# Task data
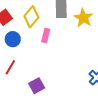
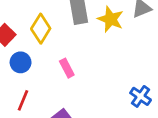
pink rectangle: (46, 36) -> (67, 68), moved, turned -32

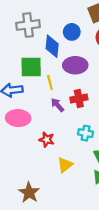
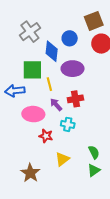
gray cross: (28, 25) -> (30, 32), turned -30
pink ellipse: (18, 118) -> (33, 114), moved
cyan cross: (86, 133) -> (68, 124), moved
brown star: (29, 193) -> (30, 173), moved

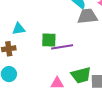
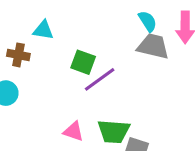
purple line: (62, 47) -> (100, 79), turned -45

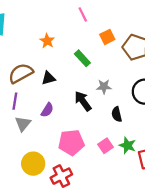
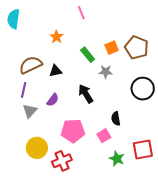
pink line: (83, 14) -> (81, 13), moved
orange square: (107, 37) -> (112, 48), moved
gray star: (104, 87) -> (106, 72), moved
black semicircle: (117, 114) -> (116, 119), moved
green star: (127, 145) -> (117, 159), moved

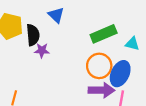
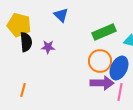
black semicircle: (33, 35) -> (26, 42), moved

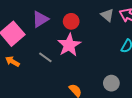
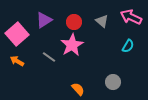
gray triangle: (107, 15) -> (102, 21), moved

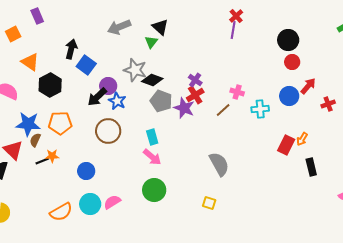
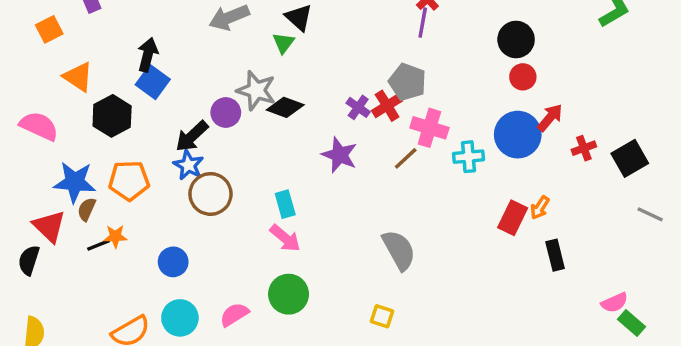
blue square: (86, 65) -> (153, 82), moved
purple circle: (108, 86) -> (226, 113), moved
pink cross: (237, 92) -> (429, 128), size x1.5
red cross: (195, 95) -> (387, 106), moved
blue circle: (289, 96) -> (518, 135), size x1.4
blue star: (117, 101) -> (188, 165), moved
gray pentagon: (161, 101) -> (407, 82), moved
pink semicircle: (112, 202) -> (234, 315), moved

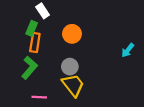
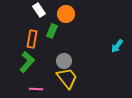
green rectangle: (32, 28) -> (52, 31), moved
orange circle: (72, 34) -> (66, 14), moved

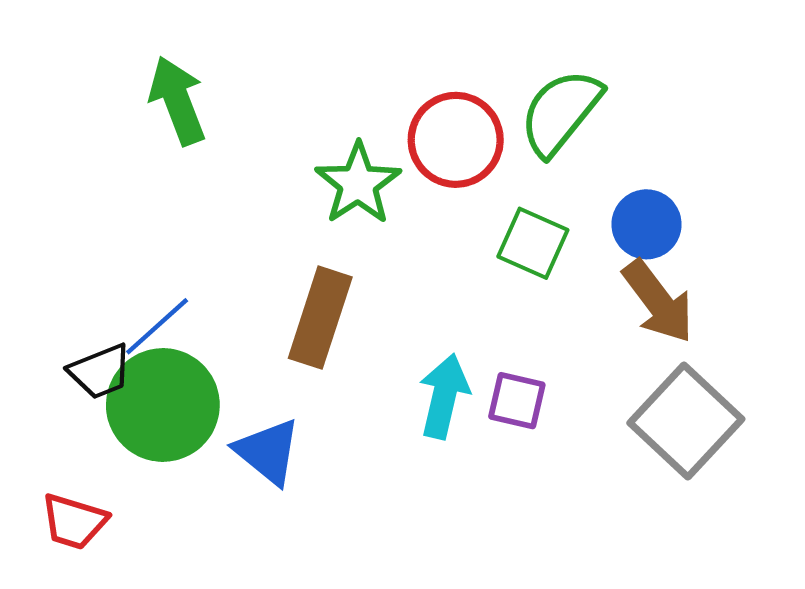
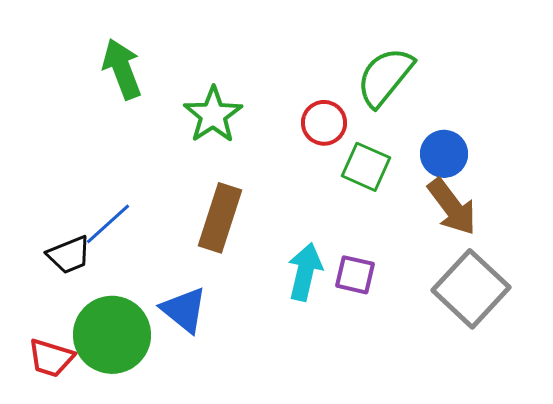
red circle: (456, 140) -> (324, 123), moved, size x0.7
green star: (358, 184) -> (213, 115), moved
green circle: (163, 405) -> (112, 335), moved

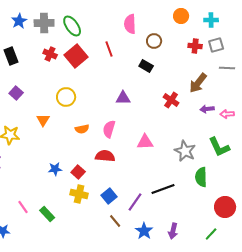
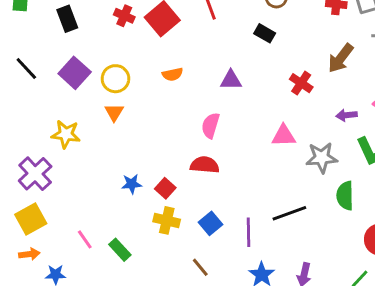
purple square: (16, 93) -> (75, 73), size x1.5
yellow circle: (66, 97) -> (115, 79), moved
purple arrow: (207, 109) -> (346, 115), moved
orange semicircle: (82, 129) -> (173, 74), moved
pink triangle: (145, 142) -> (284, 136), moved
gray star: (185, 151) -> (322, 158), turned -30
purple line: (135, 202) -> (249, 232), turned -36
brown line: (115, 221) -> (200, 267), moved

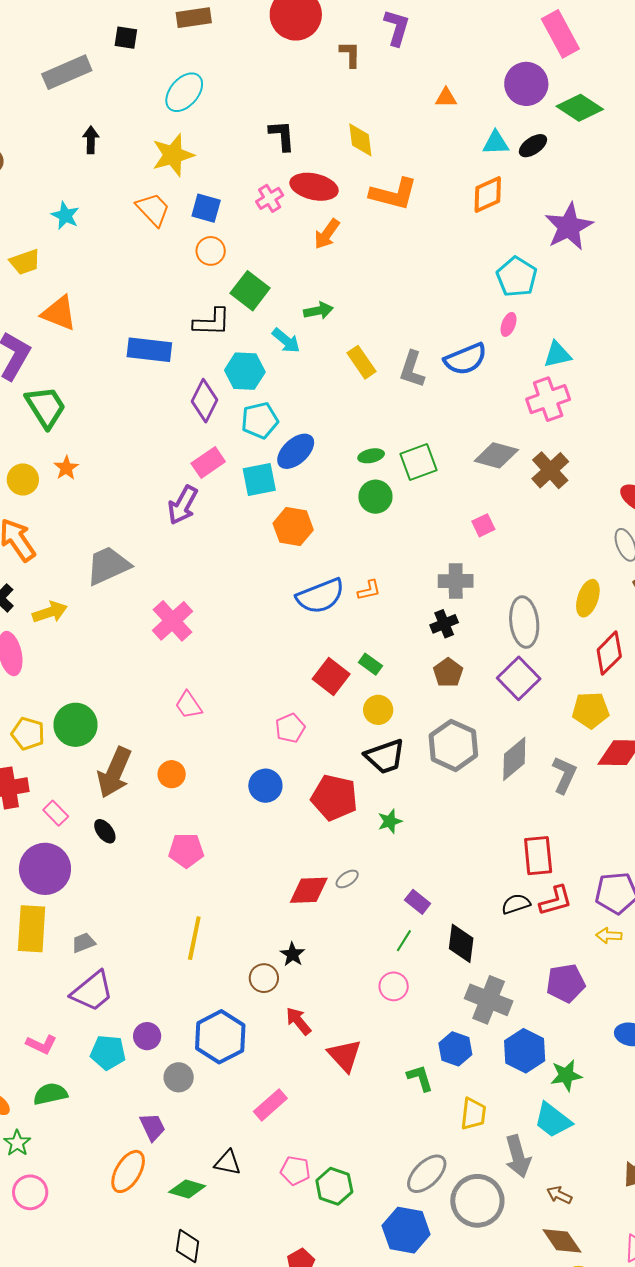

...

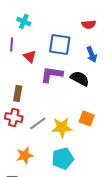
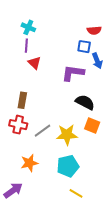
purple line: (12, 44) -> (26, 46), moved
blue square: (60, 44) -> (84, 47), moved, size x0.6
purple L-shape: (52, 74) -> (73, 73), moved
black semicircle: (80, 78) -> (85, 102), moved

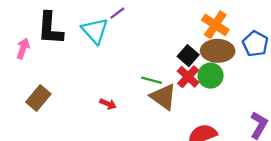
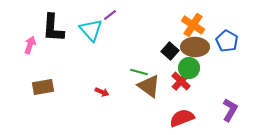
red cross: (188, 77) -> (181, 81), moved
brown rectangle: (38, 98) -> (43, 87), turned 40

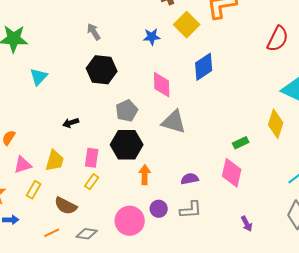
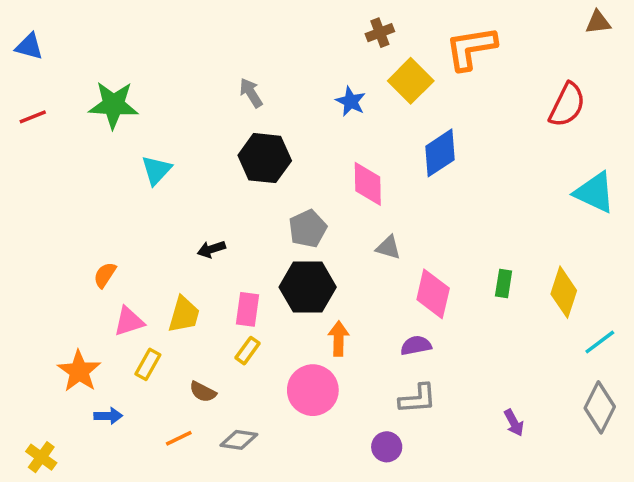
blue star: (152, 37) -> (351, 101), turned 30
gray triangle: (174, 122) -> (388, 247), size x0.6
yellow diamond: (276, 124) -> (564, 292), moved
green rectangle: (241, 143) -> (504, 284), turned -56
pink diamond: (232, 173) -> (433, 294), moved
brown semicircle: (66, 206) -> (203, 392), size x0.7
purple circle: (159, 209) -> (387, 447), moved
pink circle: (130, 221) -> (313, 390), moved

# What you are asked to do
Set down word for word the lines above from the one with "pink rectangle: (46, 36)" up to and including the one with "pink cross: (237, 92)". Omit every picture.

# Finished task
pink rectangle: (46, 36) -> (67, 68), moved, turned -32

gray cross: (28, 25) -> (30, 32), turned -30
pink ellipse: (18, 118) -> (33, 114), moved
cyan cross: (86, 133) -> (68, 124), moved
brown star: (29, 193) -> (30, 173), moved

purple line: (62, 47) -> (100, 79), turned -45

pink line: (83, 14) -> (81, 13), moved
orange square: (107, 37) -> (112, 48), moved
gray star: (104, 87) -> (106, 72), moved
black semicircle: (117, 114) -> (116, 119), moved
green star: (127, 145) -> (117, 159), moved

black semicircle: (33, 35) -> (26, 42), moved

gray triangle: (107, 15) -> (102, 21), moved

blue square: (86, 65) -> (153, 82), moved
purple circle: (108, 86) -> (226, 113), moved
pink cross: (237, 92) -> (429, 128), size x1.5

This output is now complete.